What to work on: Would you set down every entry again, exactly as written?

Difference listings:
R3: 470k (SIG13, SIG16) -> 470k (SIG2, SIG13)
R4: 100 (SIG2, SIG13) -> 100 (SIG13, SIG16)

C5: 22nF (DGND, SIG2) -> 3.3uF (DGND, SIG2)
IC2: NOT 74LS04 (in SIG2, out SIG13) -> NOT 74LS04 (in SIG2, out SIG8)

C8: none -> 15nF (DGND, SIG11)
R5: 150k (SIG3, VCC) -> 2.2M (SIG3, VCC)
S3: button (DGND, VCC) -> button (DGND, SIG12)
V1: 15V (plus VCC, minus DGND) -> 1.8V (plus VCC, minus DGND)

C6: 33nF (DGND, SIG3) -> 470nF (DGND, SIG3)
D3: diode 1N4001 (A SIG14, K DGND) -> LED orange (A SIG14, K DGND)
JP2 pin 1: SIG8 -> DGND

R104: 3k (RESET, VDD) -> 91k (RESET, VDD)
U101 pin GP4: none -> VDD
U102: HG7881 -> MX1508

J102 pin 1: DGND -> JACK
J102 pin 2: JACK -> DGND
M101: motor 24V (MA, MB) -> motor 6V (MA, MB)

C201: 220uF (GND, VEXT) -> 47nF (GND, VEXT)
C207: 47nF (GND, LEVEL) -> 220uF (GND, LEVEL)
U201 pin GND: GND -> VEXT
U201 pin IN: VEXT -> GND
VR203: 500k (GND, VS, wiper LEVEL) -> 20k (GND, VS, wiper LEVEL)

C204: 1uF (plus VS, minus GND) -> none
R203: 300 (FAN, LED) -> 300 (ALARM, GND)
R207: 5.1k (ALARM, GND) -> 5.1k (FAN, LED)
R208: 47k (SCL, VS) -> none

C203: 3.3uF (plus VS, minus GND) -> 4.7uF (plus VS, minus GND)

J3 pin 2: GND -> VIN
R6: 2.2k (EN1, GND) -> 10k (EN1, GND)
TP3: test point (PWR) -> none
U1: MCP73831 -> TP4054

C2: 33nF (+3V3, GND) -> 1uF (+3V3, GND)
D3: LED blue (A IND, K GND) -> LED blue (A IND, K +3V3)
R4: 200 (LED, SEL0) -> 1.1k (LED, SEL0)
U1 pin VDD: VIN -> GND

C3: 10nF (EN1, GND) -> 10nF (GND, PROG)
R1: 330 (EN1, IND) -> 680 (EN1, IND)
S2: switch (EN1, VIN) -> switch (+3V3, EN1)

Written response:
R3: 470k (SIG13, SIG16) -> 470k (SIG2, SIG13)
R4: 100 (SIG2, SIG13) -> 100 (SIG13, SIG16)

C5: 22nF (DGND, SIG2) -> 3.3uF (DGND, SIG2)
IC2: NOT 74LS04 (in SIG2, out SIG13) -> NOT 74LS04 (in SIG2, out SIG8)

C8: none -> 15nF (DGND, SIG11)
R5: 150k (SIG3, VCC) -> 2.2M (SIG3, VCC)
S3: button (DGND, VCC) -> button (DGND, SIG12)
V1: 15V (plus VCC, minus DGND) -> 1.8V (plus VCC, minus DGND)

C6: 33nF (DGND, SIG3) -> 470nF (DGND, SIG3)
D3: diode 1N4001 (A SIG14, K DGND) -> LED orange (A SIG14, K DGND)
JP2 pin 1: SIG8 -> DGND

R104: 3k (RESET, VDD) -> 91k (RESET, VDD)
U101 pin GP4: none -> VDD
U102: HG7881 -> MX1508

J102 pin 1: DGND -> JACK
J102 pin 2: JACK -> DGND
M101: motor 24V (MA, MB) -> motor 6V (MA, MB)

C201: 220uF (GND, VEXT) -> 47nF (GND, VEXT)
C207: 47nF (GND, LEVEL) -> 220uF (GND, LEVEL)
U201 pin GND: GND -> VEXT
U201 pin IN: VEXT -> GND
VR203: 500k (GND, VS, wiper LEVEL) -> 20k (GND, VS, wiper LEVEL)

C204: 1uF (plus VS, minus GND) -> none
R203: 300 (FAN, LED) -> 300 (ALARM, GND)
R207: 5.1k (ALARM, GND) -> 5.1k (FAN, LED)
R208: 47k (SCL, VS) -> none

C203: 3.3uF (plus VS, minus GND) -> 4.7uF (plus VS, minus GND)

J3 pin 2: GND -> VIN
R6: 2.2k (EN1, GND) -> 10k (EN1, GND)
TP3: test point (PWR) -> none
U1: MCP73831 -> TP4054

C2: 33nF (+3V3, GND) -> 1uF (+3V3, GND)
D3: LED blue (A IND, K GND) -> LED blue (A IND, K +3V3)
R4: 200 (LED, SEL0) -> 1.1k (LED, SEL0)
U1 pin VDD: VIN -> GND

C3: 10nF (EN1, GND) -> 10nF (GND, PROG)
R1: 330 (EN1, IND) -> 680 (EN1, IND)
S2: switch (EN1, VIN) -> switch (+3V3, EN1)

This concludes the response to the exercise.